» **TASK TO COMPLETE**
Nothing but an exact repeat of the data, with pictures removed, belongs in the answer.

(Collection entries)
□ □ □ □ □
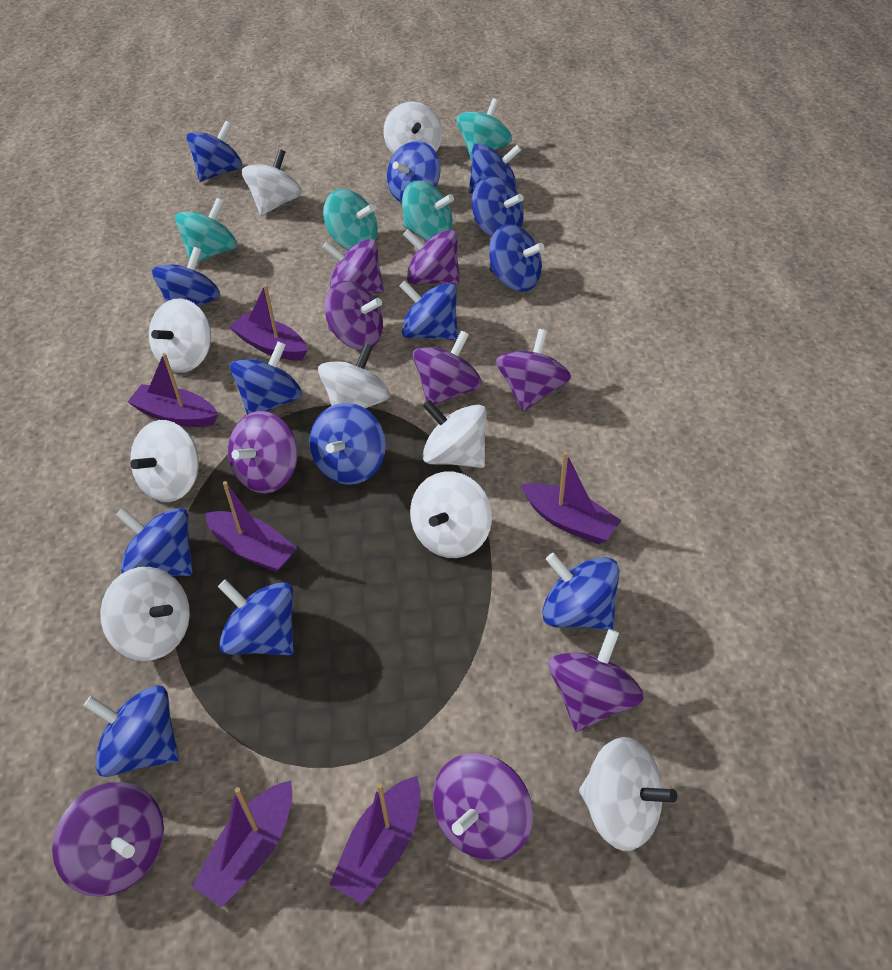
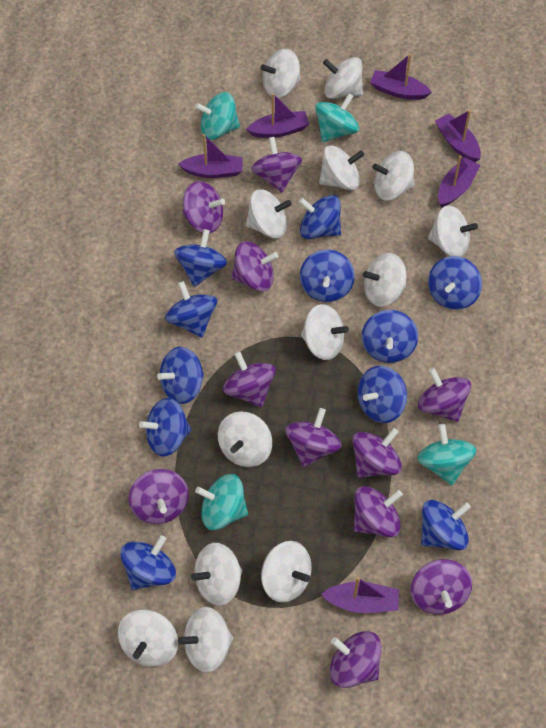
blue spinning top: 13 -> 11
purple spinning top: 9 -> 11
white spinning top: 9 -> 13

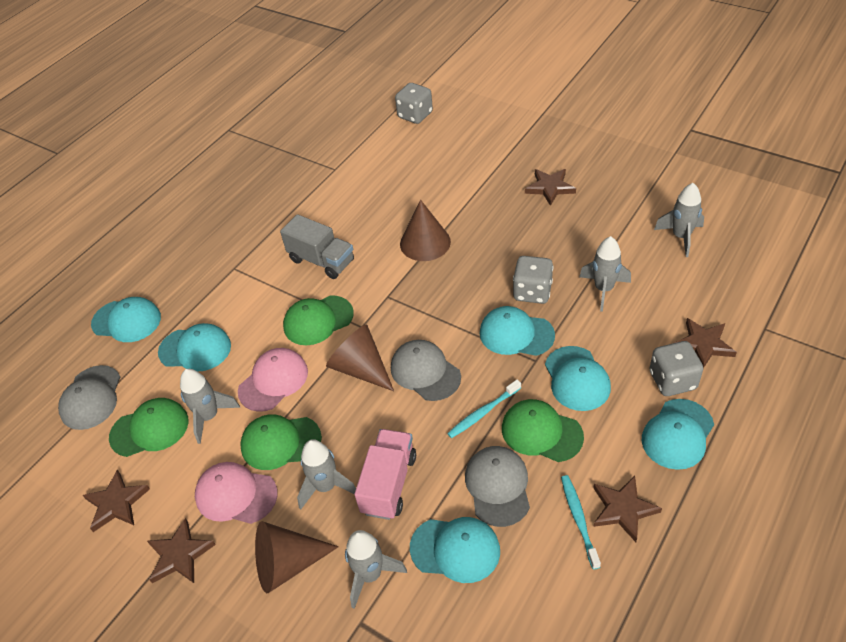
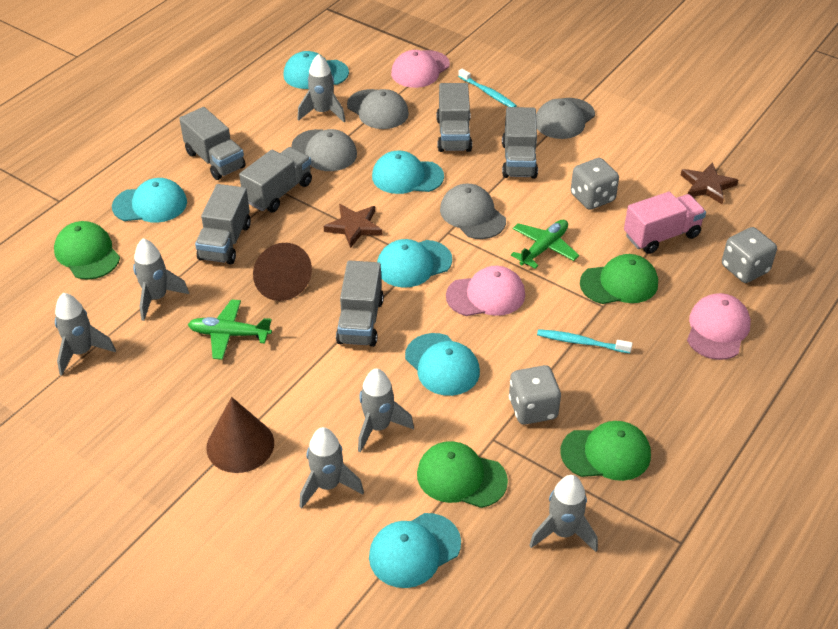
brown cone: 3 -> 2
brown star: 5 -> 2
green plane: 0 -> 2
grey cap: 3 -> 4
grey rocket: 5 -> 6
grey truck: 1 -> 6
pink cap: 2 -> 3

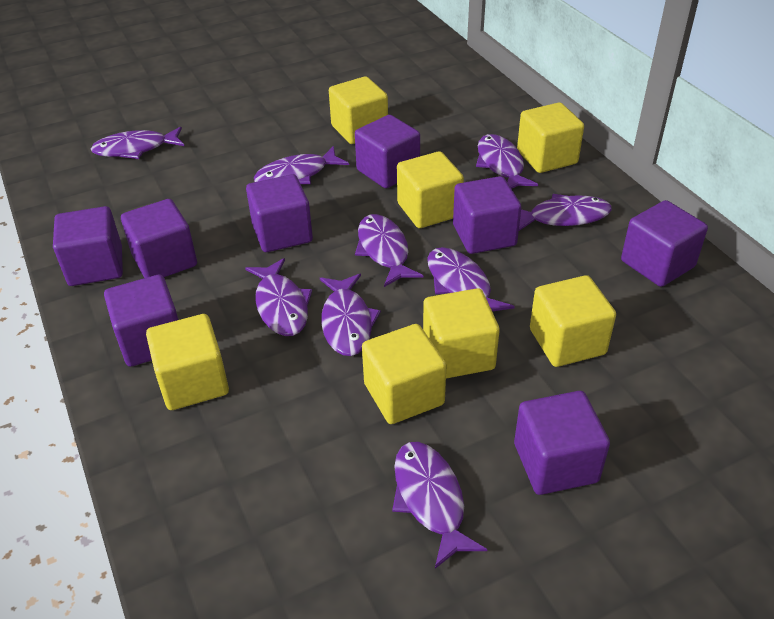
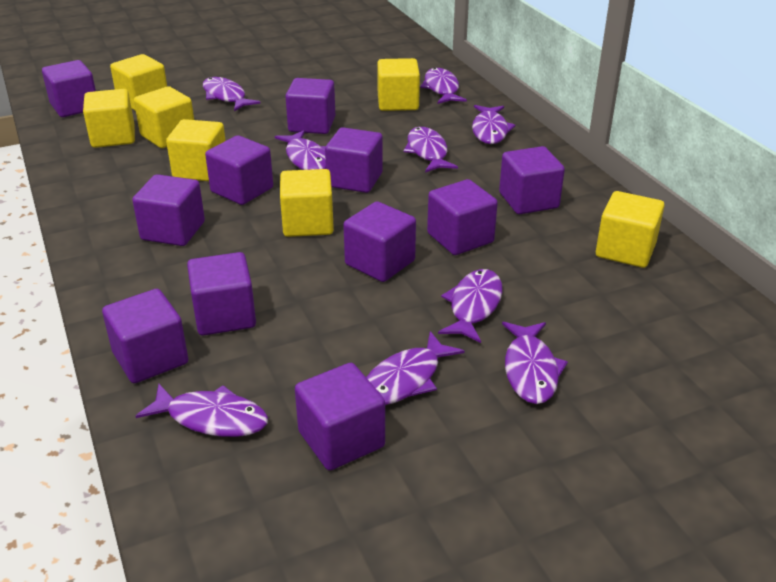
purple cube: 8 -> 11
□ □ □ □ □
» **TASK OUTPUT**
blue spinning top: 13 -> 11
purple spinning top: 9 -> 11
white spinning top: 9 -> 13

brown cone: 3 -> 2
brown star: 5 -> 2
green plane: 0 -> 2
grey cap: 3 -> 4
grey rocket: 5 -> 6
grey truck: 1 -> 6
pink cap: 2 -> 3

purple cube: 8 -> 11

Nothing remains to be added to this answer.